[Saved entries]
================

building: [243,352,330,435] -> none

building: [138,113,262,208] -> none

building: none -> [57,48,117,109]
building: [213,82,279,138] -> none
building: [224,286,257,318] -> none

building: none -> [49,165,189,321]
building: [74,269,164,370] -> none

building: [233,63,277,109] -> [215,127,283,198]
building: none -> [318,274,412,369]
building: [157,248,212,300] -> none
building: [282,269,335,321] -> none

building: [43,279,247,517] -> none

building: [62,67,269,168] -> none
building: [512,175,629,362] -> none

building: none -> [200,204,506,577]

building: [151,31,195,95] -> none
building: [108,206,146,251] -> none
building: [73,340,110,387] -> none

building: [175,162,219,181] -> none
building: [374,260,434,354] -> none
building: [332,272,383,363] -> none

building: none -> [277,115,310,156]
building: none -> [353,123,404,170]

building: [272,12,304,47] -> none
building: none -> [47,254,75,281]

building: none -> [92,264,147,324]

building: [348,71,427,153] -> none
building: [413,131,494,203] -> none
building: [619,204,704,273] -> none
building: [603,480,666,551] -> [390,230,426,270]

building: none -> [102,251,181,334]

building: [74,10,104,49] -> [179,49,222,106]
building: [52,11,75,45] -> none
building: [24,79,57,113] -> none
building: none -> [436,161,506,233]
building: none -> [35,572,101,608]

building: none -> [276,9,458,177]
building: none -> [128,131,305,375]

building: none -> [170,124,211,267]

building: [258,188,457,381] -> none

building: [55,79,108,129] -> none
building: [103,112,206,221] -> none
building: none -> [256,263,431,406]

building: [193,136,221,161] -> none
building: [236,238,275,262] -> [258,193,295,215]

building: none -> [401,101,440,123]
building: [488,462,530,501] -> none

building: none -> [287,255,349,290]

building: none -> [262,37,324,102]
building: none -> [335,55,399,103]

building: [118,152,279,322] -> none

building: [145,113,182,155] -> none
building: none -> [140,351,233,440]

================

-- Activity --
Beginning with the line that contains "building: [145,113,182,155] -> none", write out every line through the end of the entries above, exactly.

-- Exercise answer --
building: [145,113,182,155] -> none
building: none -> [140,351,233,440]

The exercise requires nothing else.